--- Records to process Enclosed Below ---

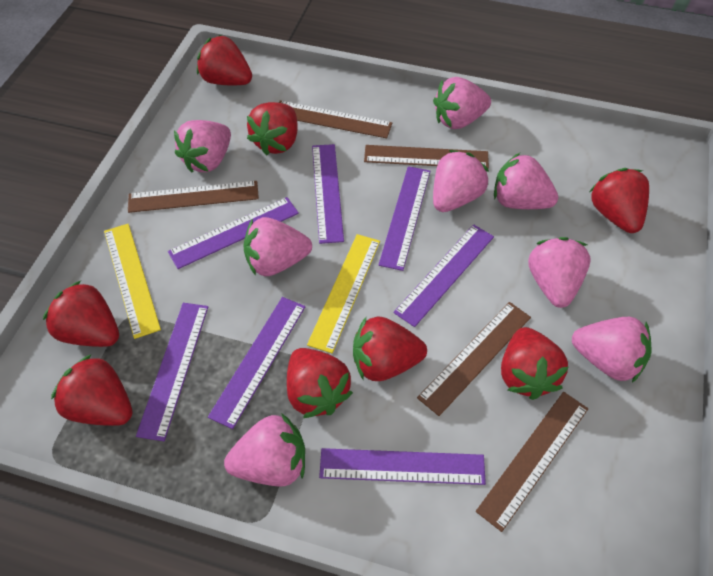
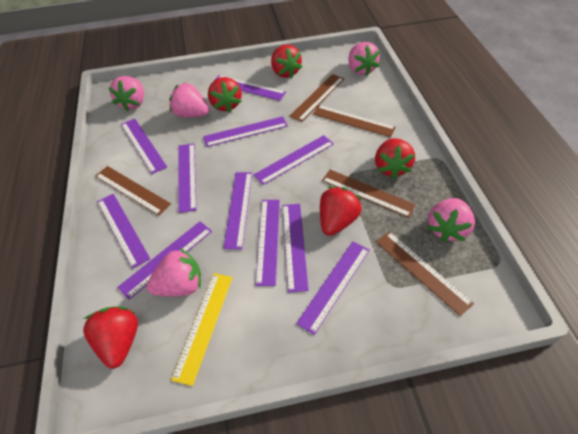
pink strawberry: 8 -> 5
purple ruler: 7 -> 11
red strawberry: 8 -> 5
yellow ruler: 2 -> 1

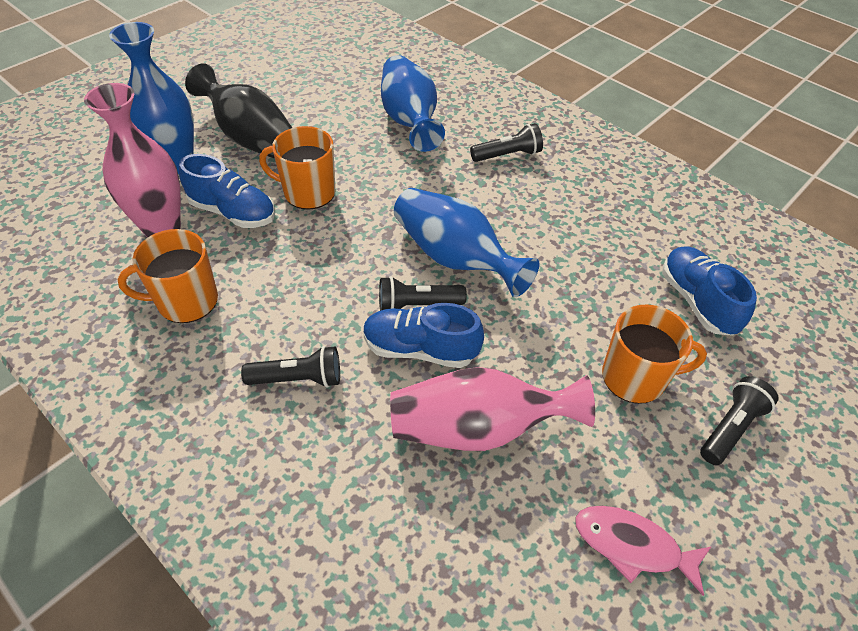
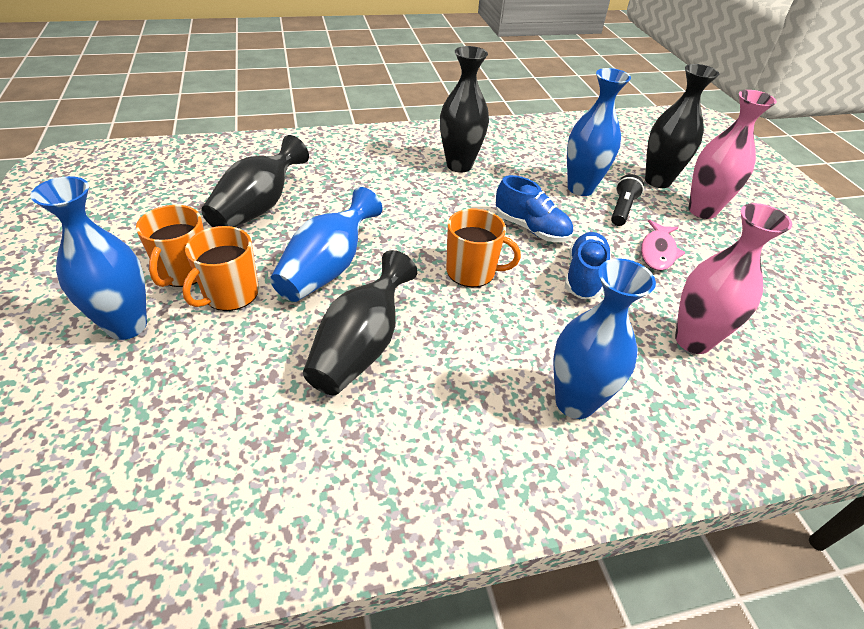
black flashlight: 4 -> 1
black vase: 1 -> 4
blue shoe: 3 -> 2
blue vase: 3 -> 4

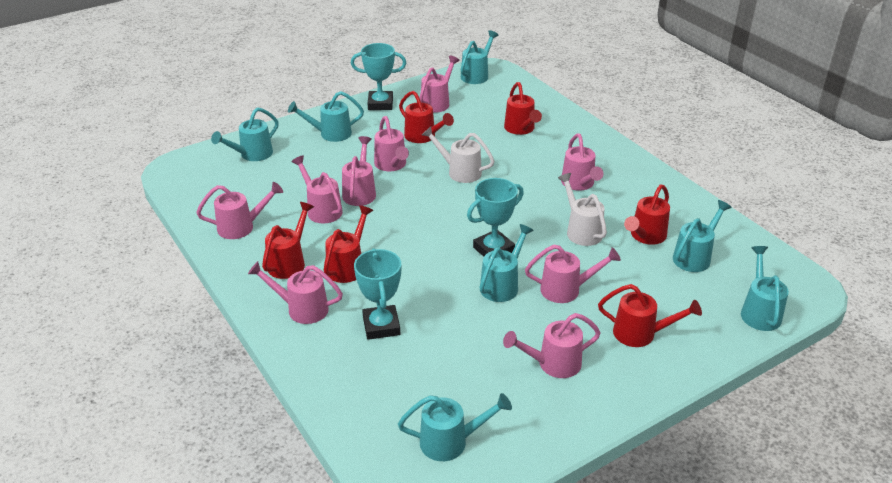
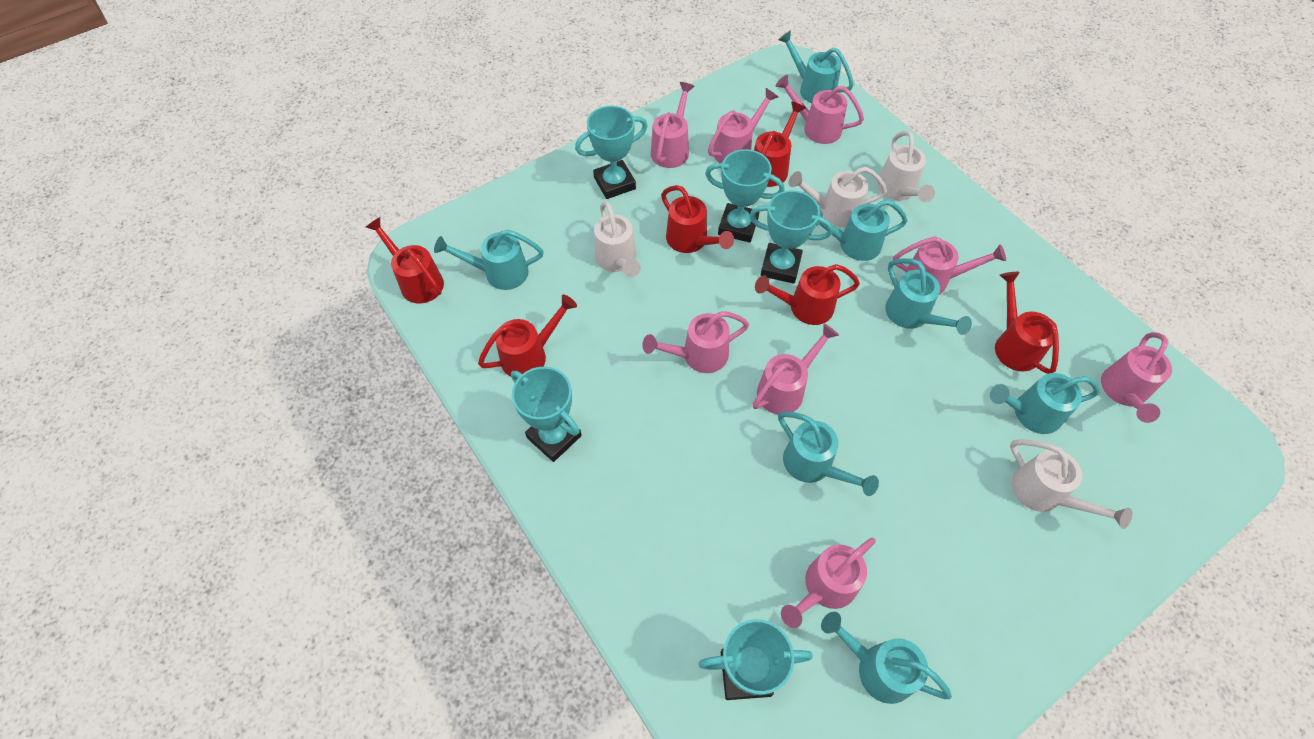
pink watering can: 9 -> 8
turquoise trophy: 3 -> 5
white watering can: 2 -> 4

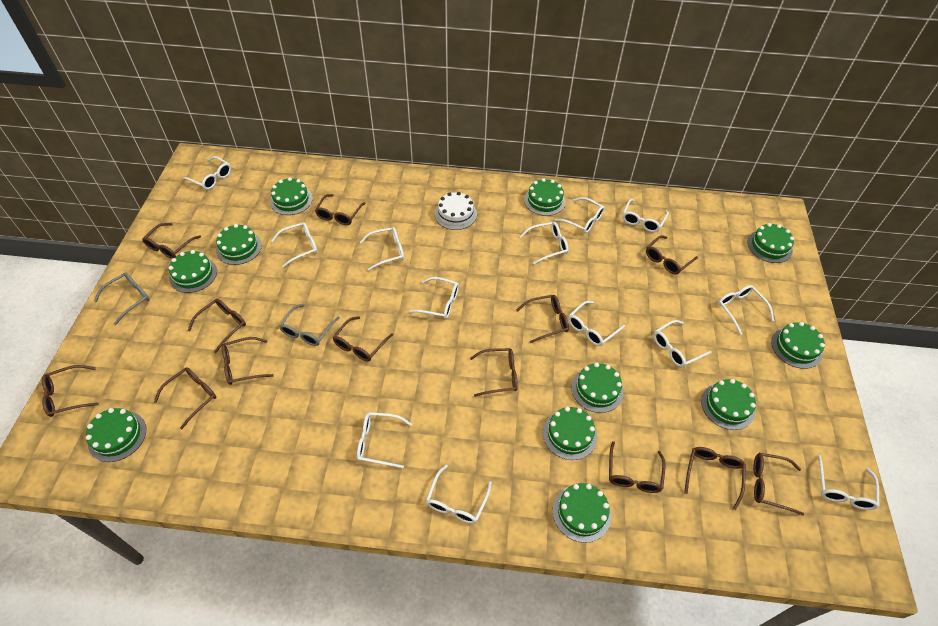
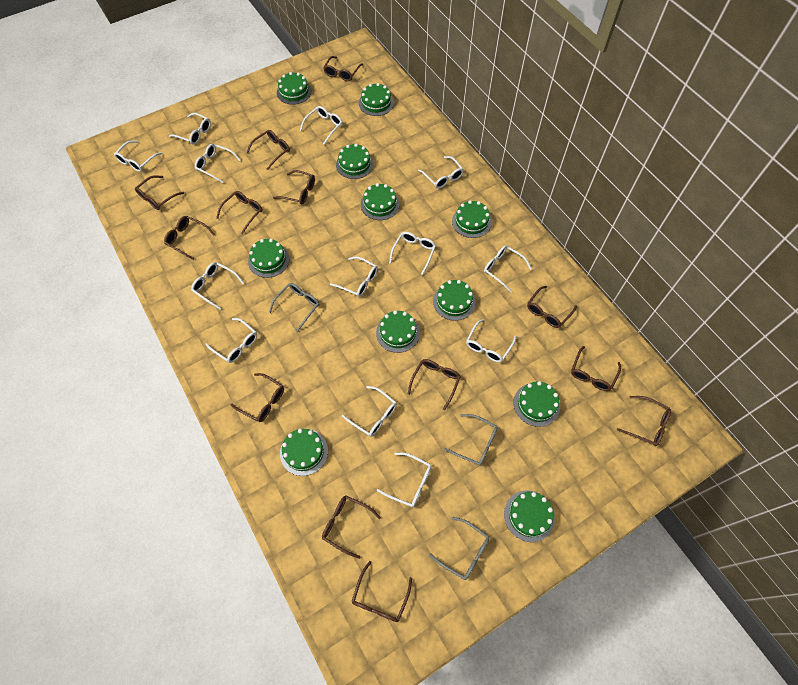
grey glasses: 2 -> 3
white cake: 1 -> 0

--- End of Enclosed Records to process ---

Check each line of the listing above for the word "pink". Then state how many lines have it, and nothing further.

2